◆ **WHAT YOU HAVE TO DO**
Begin at the line containing "U2 pin DVCC: +9V -> none" in the entries below and end at the line containing "IC2 pin VDD: VIN -> none"; transcribe that range exactly and nothing outside it.

◆ **DATA FOR ANALYSIS**
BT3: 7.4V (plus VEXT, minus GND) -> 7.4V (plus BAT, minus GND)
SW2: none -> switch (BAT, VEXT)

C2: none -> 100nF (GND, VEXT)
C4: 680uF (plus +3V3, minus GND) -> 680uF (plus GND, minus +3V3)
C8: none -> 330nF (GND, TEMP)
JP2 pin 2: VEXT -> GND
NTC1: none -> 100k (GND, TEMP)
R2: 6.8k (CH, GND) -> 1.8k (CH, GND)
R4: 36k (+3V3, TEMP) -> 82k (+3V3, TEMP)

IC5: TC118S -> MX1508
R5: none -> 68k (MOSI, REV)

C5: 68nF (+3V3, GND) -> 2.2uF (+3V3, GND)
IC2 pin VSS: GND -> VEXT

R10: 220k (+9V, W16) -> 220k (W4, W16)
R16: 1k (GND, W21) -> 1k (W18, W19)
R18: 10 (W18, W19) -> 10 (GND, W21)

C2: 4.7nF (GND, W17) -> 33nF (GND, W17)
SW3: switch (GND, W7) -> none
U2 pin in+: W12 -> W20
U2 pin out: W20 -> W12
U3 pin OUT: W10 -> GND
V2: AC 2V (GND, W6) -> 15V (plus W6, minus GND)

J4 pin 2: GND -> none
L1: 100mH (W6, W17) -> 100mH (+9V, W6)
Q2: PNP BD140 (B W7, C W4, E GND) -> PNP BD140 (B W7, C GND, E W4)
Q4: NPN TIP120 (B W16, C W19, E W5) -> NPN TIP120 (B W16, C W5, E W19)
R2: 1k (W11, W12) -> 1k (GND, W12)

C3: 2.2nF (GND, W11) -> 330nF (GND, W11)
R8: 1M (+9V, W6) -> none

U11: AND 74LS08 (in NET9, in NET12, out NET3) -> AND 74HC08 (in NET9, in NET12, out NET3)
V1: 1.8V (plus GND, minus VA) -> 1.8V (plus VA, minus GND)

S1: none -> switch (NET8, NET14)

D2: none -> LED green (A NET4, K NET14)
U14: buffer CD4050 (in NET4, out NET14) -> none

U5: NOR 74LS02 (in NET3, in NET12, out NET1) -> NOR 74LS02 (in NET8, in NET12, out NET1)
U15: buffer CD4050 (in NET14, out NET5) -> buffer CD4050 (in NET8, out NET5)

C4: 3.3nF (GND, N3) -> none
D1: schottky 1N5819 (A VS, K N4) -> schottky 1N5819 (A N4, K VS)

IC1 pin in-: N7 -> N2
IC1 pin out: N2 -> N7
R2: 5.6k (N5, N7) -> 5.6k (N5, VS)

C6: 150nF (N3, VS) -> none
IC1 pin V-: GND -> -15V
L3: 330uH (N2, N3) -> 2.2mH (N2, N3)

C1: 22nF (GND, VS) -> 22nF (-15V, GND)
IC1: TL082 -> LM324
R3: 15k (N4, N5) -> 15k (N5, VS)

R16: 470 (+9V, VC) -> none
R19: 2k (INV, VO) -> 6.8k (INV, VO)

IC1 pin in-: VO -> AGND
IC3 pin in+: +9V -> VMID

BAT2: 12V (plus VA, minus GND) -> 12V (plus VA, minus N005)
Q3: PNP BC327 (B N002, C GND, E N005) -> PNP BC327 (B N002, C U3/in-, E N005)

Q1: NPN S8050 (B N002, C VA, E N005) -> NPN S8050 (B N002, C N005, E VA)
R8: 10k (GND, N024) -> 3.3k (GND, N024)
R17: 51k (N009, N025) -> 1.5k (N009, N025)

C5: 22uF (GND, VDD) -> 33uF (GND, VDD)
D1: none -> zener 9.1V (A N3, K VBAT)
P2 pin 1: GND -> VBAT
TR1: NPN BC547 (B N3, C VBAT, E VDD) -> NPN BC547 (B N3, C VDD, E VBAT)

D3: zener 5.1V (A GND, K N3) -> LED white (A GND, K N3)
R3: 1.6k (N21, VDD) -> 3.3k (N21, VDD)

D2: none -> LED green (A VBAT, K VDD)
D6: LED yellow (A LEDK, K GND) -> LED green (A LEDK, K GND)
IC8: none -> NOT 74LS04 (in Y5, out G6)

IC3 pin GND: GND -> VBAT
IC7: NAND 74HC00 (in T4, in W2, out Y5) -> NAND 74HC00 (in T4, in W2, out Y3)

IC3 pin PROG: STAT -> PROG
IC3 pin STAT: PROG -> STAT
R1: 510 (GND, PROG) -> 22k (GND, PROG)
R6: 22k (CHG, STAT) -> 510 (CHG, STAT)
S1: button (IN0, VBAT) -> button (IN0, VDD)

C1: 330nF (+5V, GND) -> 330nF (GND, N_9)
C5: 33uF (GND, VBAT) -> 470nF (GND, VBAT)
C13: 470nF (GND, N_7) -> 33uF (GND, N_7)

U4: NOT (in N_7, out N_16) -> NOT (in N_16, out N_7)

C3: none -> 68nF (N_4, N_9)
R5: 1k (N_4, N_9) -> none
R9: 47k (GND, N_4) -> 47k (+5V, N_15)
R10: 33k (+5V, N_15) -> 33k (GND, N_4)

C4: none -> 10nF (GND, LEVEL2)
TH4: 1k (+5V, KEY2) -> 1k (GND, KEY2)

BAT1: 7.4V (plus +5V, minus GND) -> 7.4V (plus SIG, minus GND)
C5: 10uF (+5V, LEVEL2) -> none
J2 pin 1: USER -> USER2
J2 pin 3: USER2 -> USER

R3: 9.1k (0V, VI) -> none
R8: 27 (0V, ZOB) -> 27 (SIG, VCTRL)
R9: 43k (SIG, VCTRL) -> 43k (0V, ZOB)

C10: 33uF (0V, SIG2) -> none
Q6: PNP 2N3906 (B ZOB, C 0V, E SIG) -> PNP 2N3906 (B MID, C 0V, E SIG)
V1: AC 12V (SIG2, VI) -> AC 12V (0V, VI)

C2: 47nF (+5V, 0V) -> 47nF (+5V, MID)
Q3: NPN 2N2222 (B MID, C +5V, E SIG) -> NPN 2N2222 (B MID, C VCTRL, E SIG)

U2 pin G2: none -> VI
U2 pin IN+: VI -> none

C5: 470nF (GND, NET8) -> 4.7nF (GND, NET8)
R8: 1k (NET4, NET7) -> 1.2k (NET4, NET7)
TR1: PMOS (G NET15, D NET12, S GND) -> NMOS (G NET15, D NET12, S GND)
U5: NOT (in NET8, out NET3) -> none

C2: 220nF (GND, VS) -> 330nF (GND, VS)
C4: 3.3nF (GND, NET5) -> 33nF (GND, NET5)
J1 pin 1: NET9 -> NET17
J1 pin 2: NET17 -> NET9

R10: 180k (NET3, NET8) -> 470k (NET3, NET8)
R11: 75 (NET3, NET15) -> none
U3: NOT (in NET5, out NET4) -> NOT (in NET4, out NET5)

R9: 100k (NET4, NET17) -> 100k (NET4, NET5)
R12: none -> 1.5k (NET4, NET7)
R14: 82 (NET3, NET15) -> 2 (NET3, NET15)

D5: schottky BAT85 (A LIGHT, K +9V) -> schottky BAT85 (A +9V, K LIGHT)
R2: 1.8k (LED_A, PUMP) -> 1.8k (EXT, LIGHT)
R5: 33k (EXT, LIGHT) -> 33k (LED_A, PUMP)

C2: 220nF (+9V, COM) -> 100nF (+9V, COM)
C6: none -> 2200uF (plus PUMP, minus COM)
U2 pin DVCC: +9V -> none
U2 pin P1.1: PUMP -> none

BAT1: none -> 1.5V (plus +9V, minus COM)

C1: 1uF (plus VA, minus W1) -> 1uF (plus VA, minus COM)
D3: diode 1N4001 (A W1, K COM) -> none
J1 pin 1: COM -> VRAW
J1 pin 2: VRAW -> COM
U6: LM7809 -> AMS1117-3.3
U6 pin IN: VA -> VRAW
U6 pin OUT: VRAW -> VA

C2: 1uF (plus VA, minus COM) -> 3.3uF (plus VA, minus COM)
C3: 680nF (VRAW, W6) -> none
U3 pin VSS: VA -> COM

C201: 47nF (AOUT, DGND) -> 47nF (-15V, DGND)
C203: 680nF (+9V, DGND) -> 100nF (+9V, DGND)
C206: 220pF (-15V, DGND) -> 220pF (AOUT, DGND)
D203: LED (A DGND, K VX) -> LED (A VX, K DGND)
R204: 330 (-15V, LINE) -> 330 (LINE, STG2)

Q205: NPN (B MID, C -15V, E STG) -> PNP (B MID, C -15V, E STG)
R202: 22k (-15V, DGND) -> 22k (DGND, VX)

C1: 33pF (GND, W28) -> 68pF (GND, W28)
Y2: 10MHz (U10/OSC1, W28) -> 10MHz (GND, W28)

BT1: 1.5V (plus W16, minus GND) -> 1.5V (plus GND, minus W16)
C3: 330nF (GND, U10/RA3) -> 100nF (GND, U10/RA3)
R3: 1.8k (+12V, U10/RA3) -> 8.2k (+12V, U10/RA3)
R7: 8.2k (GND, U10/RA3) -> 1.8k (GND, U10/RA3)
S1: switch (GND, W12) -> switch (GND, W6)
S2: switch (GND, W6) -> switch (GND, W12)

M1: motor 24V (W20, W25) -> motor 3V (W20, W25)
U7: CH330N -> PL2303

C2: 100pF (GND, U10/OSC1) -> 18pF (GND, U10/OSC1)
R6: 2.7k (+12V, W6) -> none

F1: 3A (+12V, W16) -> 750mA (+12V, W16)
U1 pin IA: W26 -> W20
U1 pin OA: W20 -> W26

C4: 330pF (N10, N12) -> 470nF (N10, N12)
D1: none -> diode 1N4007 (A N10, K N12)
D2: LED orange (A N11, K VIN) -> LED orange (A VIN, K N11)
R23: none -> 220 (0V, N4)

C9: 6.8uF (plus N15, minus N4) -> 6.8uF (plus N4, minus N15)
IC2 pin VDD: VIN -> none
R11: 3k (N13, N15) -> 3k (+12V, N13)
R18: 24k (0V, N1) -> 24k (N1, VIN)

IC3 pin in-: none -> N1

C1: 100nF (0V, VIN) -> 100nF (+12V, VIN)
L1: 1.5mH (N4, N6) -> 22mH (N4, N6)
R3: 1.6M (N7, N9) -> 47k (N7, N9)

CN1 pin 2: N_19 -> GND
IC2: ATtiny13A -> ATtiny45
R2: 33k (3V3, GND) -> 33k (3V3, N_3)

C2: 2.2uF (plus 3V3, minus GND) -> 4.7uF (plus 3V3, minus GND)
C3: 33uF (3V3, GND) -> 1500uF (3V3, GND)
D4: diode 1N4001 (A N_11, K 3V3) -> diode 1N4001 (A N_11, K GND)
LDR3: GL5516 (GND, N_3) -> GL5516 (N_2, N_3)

◆ **SOLUTION TO THE PROBLEM**
U2 pin DVCC: +9V -> none
U2 pin P1.1: PUMP -> none

BAT1: none -> 1.5V (plus +9V, minus COM)

C1: 1uF (plus VA, minus W1) -> 1uF (plus VA, minus COM)
D3: diode 1N4001 (A W1, K COM) -> none
J1 pin 1: COM -> VRAW
J1 pin 2: VRAW -> COM
U6: LM7809 -> AMS1117-3.3
U6 pin IN: VA -> VRAW
U6 pin OUT: VRAW -> VA

C2: 1uF (plus VA, minus COM) -> 3.3uF (plus VA, minus COM)
C3: 680nF (VRAW, W6) -> none
U3 pin VSS: VA -> COM

C201: 47nF (AOUT, DGND) -> 47nF (-15V, DGND)
C203: 680nF (+9V, DGND) -> 100nF (+9V, DGND)
C206: 220pF (-15V, DGND) -> 220pF (AOUT, DGND)
D203: LED (A DGND, K VX) -> LED (A VX, K DGND)
R204: 330 (-15V, LINE) -> 330 (LINE, STG2)

Q205: NPN (B MID, C -15V, E STG) -> PNP (B MID, C -15V, E STG)
R202: 22k (-15V, DGND) -> 22k (DGND, VX)

C1: 33pF (GND, W28) -> 68pF (GND, W28)
Y2: 10MHz (U10/OSC1, W28) -> 10MHz (GND, W28)

BT1: 1.5V (plus W16, minus GND) -> 1.5V (plus GND, minus W16)
C3: 330nF (GND, U10/RA3) -> 100nF (GND, U10/RA3)
R3: 1.8k (+12V, U10/RA3) -> 8.2k (+12V, U10/RA3)
R7: 8.2k (GND, U10/RA3) -> 1.8k (GND, U10/RA3)
S1: switch (GND, W12) -> switch (GND, W6)
S2: switch (GND, W6) -> switch (GND, W12)

M1: motor 24V (W20, W25) -> motor 3V (W20, W25)
U7: CH330N -> PL2303

C2: 100pF (GND, U10/OSC1) -> 18pF (GND, U10/OSC1)
R6: 2.7k (+12V, W6) -> none

F1: 3A (+12V, W16) -> 750mA (+12V, W16)
U1 pin IA: W26 -> W20
U1 pin OA: W20 -> W26

C4: 330pF (N10, N12) -> 470nF (N10, N12)
D1: none -> diode 1N4007 (A N10, K N12)
D2: LED orange (A N11, K VIN) -> LED orange (A VIN, K N11)
R23: none -> 220 (0V, N4)

C9: 6.8uF (plus N15, minus N4) -> 6.8uF (plus N4, minus N15)
IC2 pin VDD: VIN -> none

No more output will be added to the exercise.